_Work instruction_.
Go through the data below and repeat it exactly, skipping each picture.

_Data for this exercise_.
%%

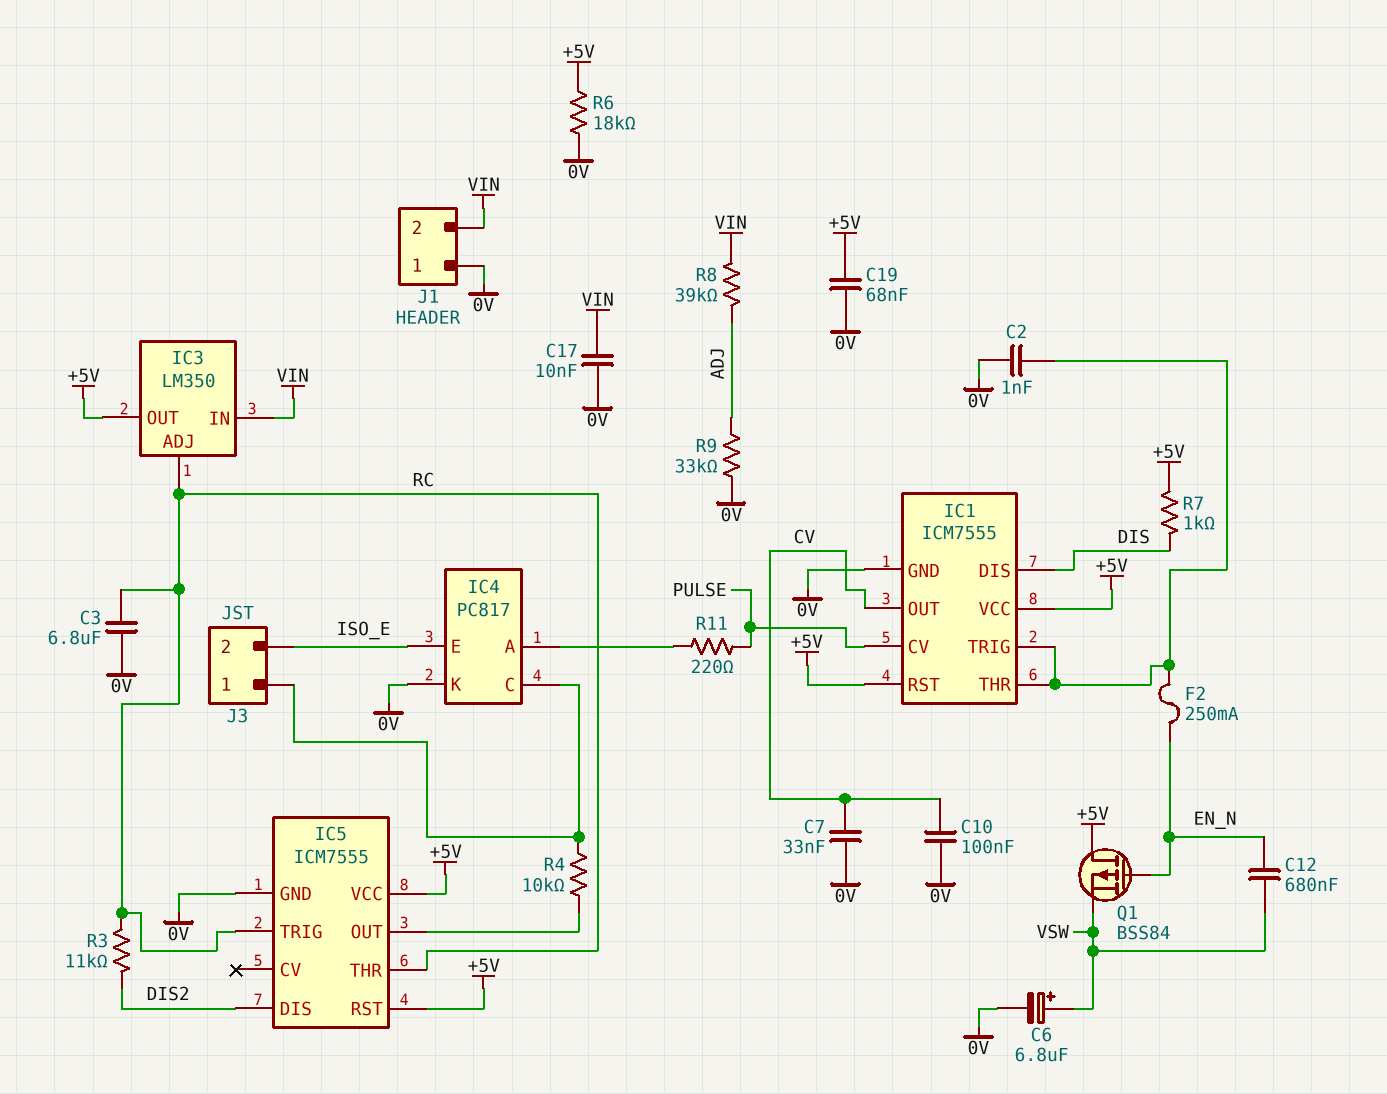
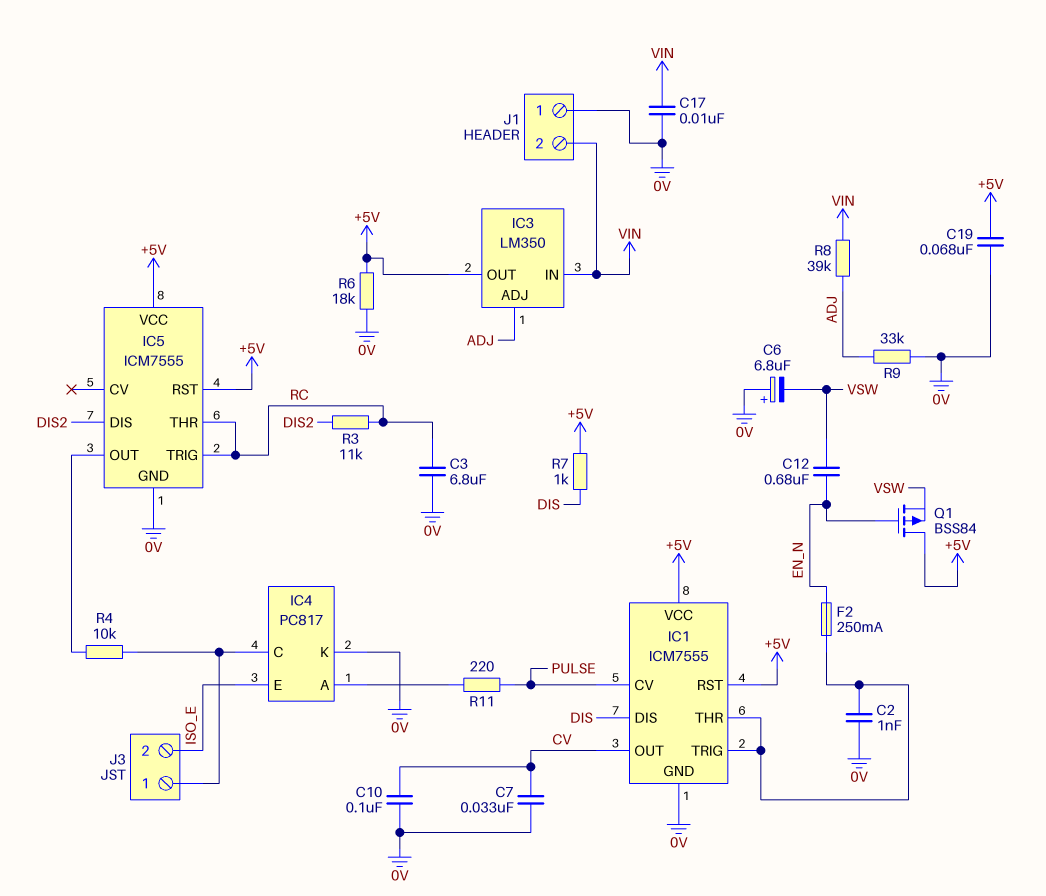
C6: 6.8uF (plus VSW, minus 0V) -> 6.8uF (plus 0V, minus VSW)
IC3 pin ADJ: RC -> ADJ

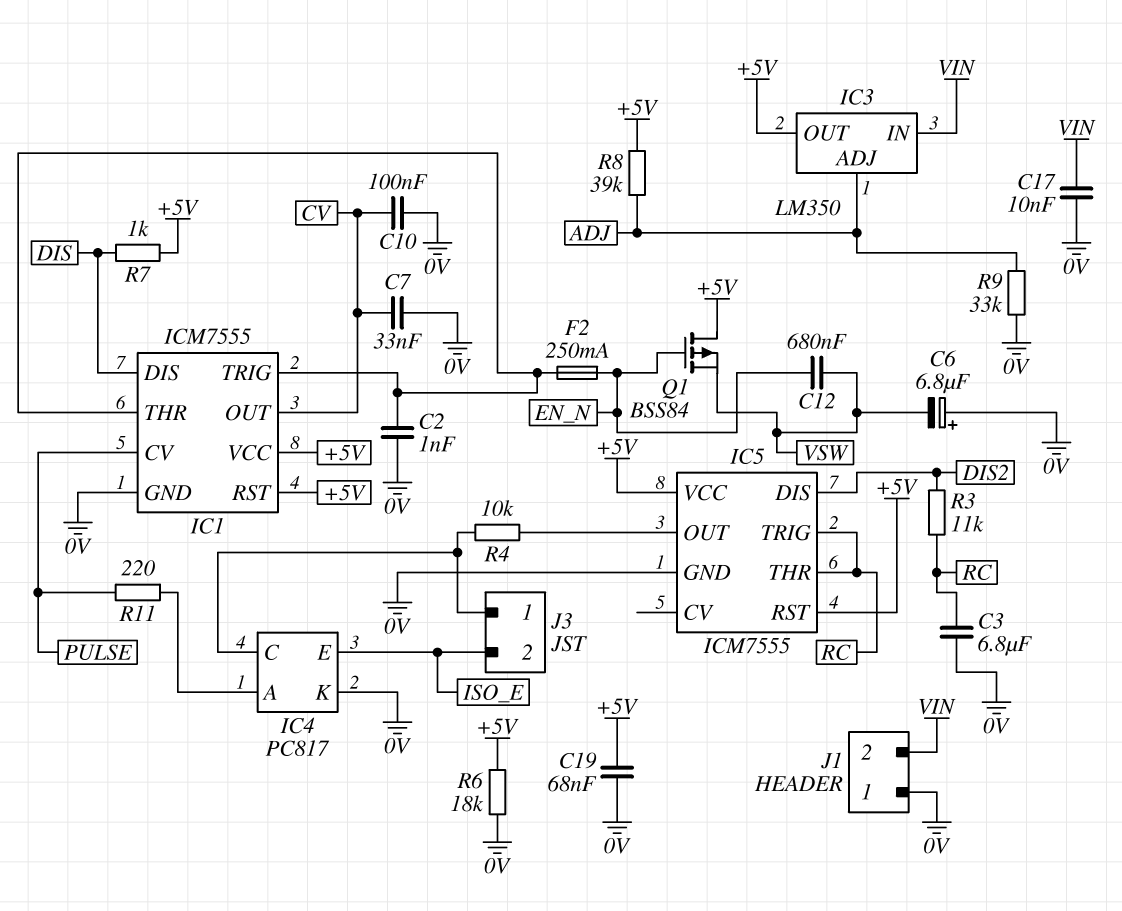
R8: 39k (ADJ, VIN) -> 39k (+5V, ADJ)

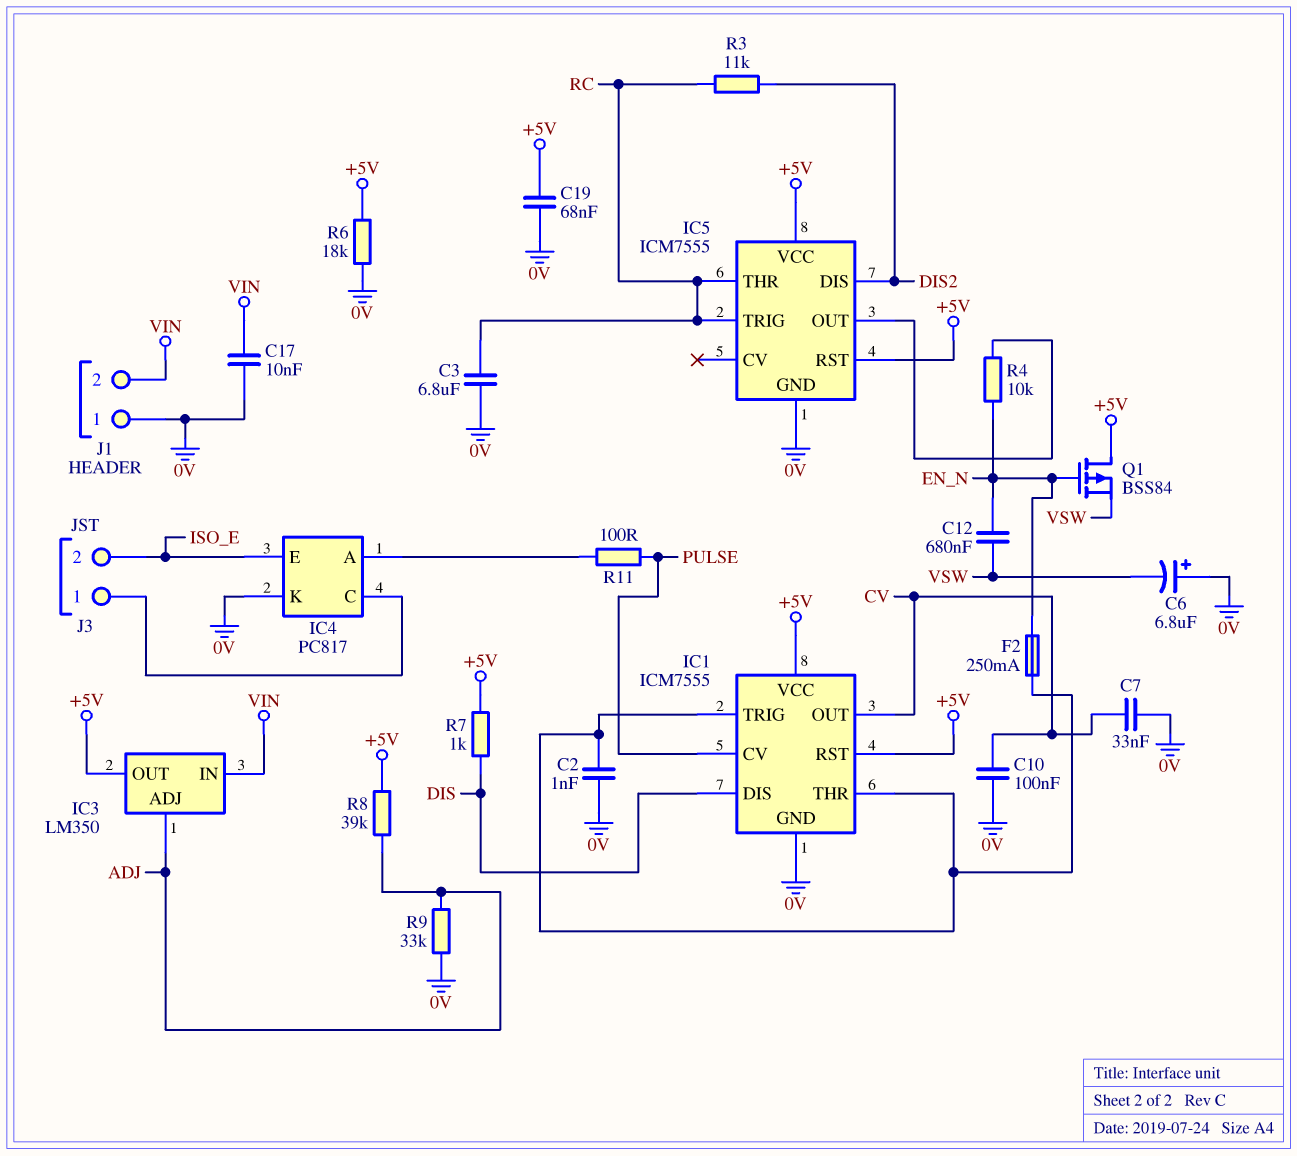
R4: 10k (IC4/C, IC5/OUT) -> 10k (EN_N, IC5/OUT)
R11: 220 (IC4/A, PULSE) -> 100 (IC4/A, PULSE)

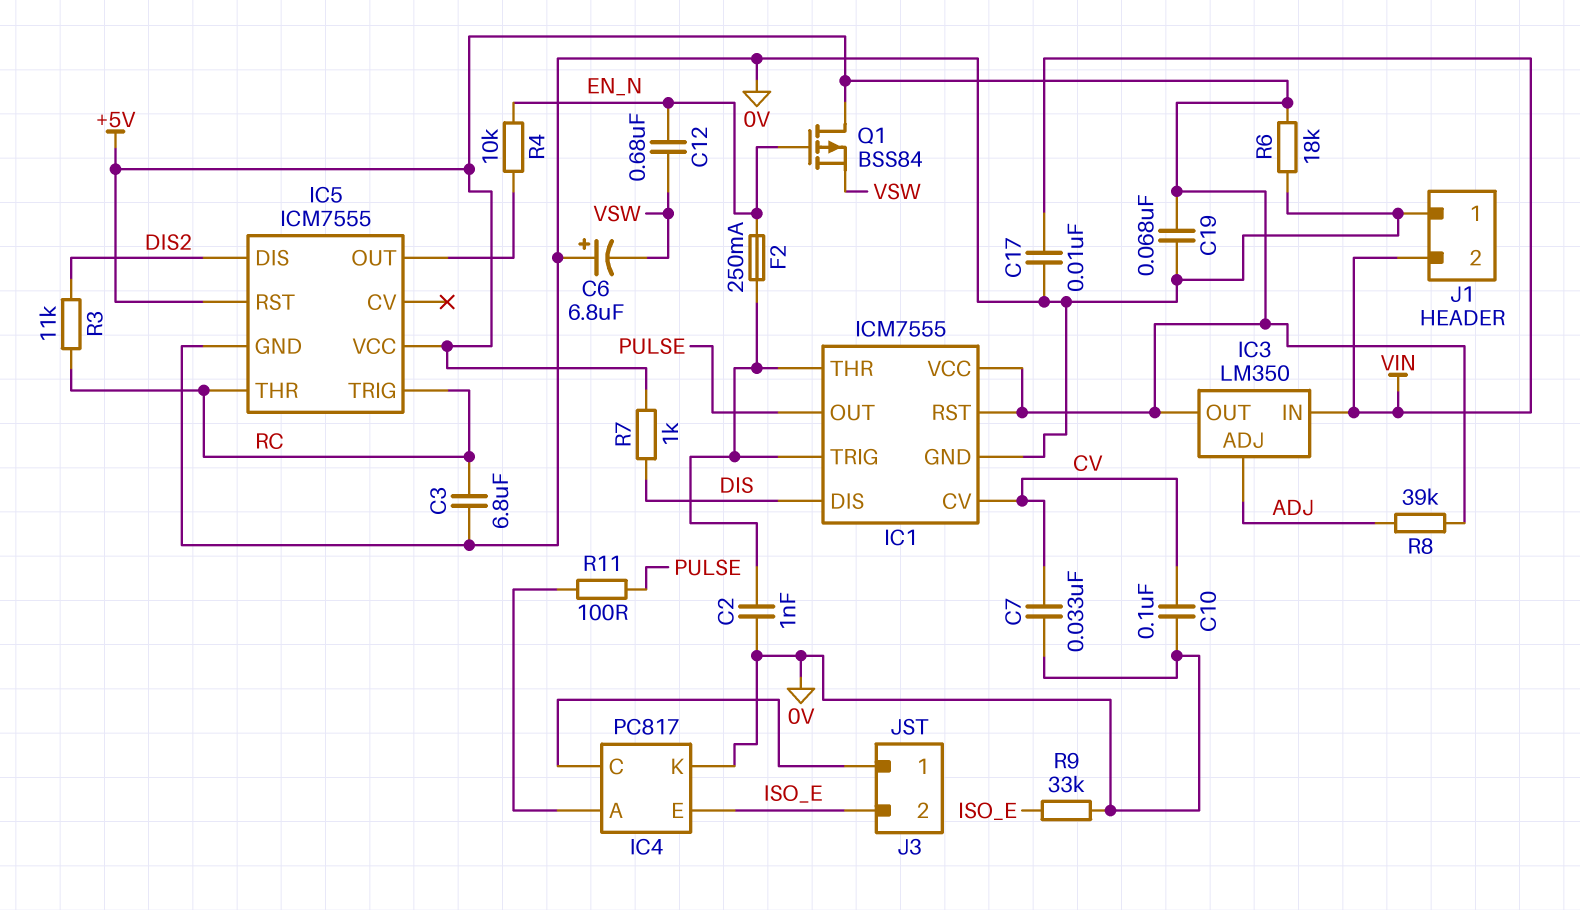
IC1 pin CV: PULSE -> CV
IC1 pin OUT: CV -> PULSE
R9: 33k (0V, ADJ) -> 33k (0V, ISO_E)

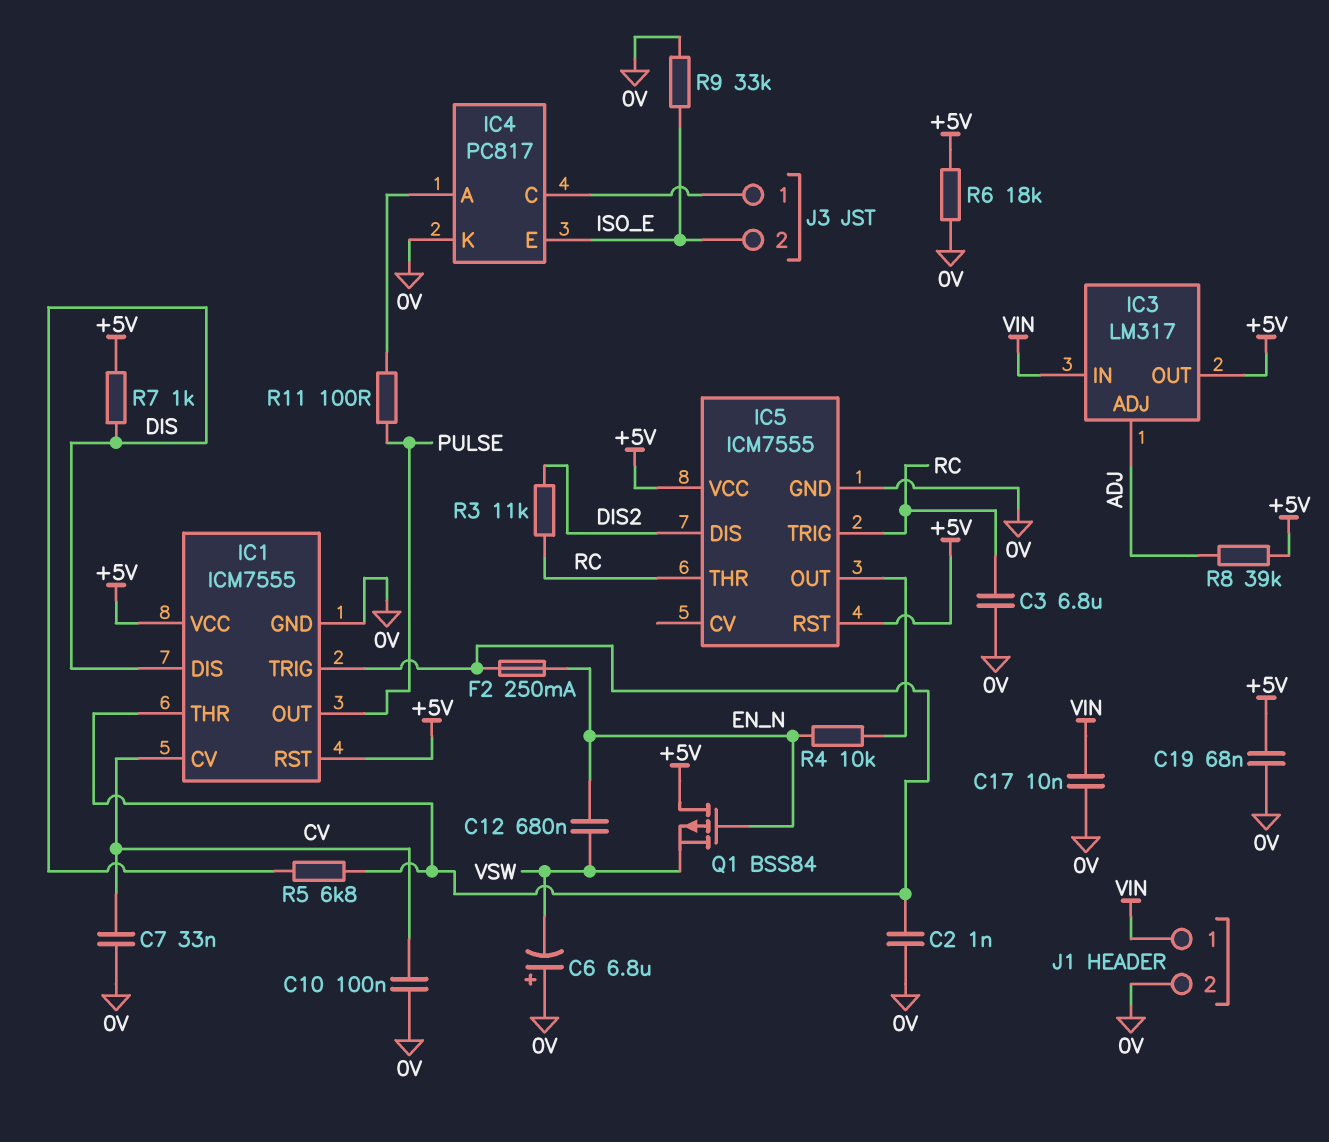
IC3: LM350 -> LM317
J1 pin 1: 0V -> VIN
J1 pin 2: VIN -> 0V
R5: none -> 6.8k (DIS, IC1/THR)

%%

_Task output_.
C6: 6.8uF (plus VSW, minus 0V) -> 6.8uF (plus 0V, minus VSW)
IC3 pin ADJ: RC -> ADJ

R8: 39k (ADJ, VIN) -> 39k (+5V, ADJ)

R4: 10k (IC4/C, IC5/OUT) -> 10k (EN_N, IC5/OUT)
R11: 220 (IC4/A, PULSE) -> 100 (IC4/A, PULSE)

IC1 pin CV: PULSE -> CV
IC1 pin OUT: CV -> PULSE
R9: 33k (0V, ADJ) -> 33k (0V, ISO_E)

IC3: LM350 -> LM317
J1 pin 1: 0V -> VIN
J1 pin 2: VIN -> 0V
R5: none -> 6.8k (DIS, IC1/THR)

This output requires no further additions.